** Stated exercise **
Retype every line of text in the items below without changing anything, and leave the pictures out of your answer.

— start —

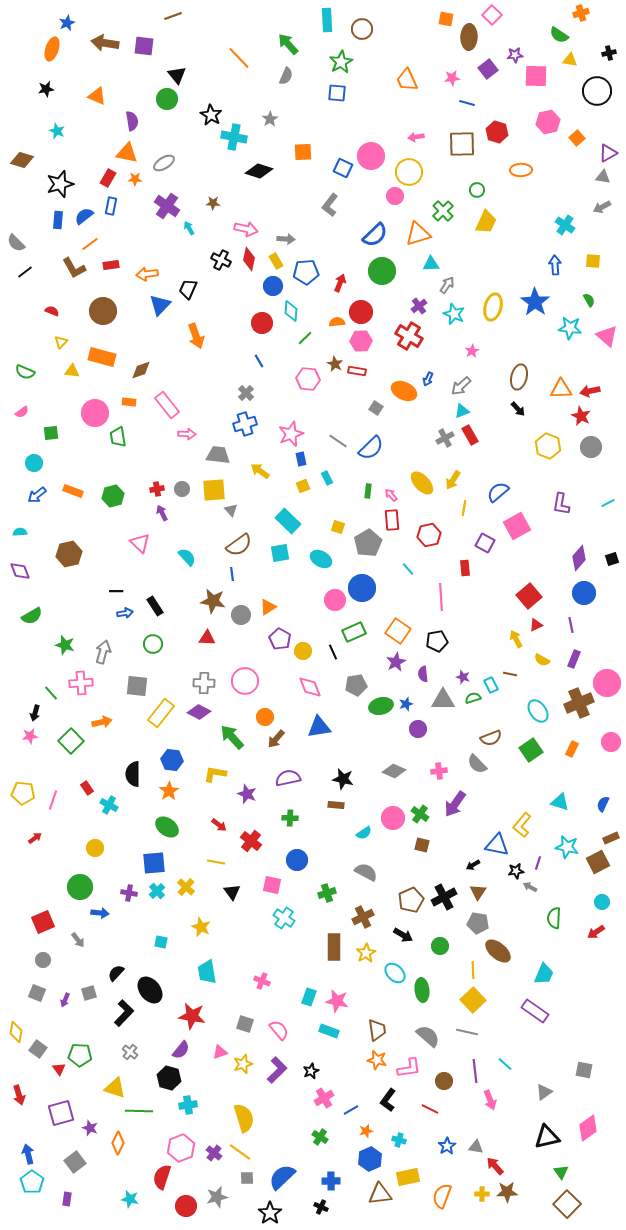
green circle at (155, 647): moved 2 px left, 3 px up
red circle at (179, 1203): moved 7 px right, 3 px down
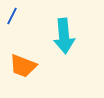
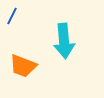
cyan arrow: moved 5 px down
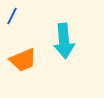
orange trapezoid: moved 6 px up; rotated 44 degrees counterclockwise
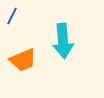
cyan arrow: moved 1 px left
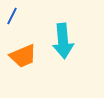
orange trapezoid: moved 4 px up
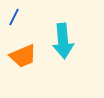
blue line: moved 2 px right, 1 px down
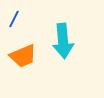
blue line: moved 2 px down
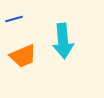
blue line: rotated 48 degrees clockwise
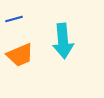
orange trapezoid: moved 3 px left, 1 px up
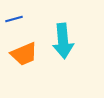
orange trapezoid: moved 4 px right, 1 px up
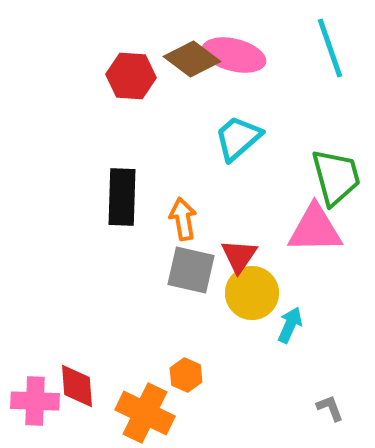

— end —

** Complete answer **
green circle at (155, 647): moved 2 px left, 3 px up
red circle at (179, 1203): moved 7 px right, 3 px down
cyan arrow: moved 5 px down
orange trapezoid: moved 6 px up; rotated 44 degrees counterclockwise
cyan arrow: moved 1 px left
orange trapezoid: moved 4 px up
blue line: moved 2 px right, 1 px down
blue line: moved 2 px down
blue line: rotated 48 degrees clockwise
orange trapezoid: moved 3 px left, 1 px up
orange trapezoid: moved 4 px right, 1 px up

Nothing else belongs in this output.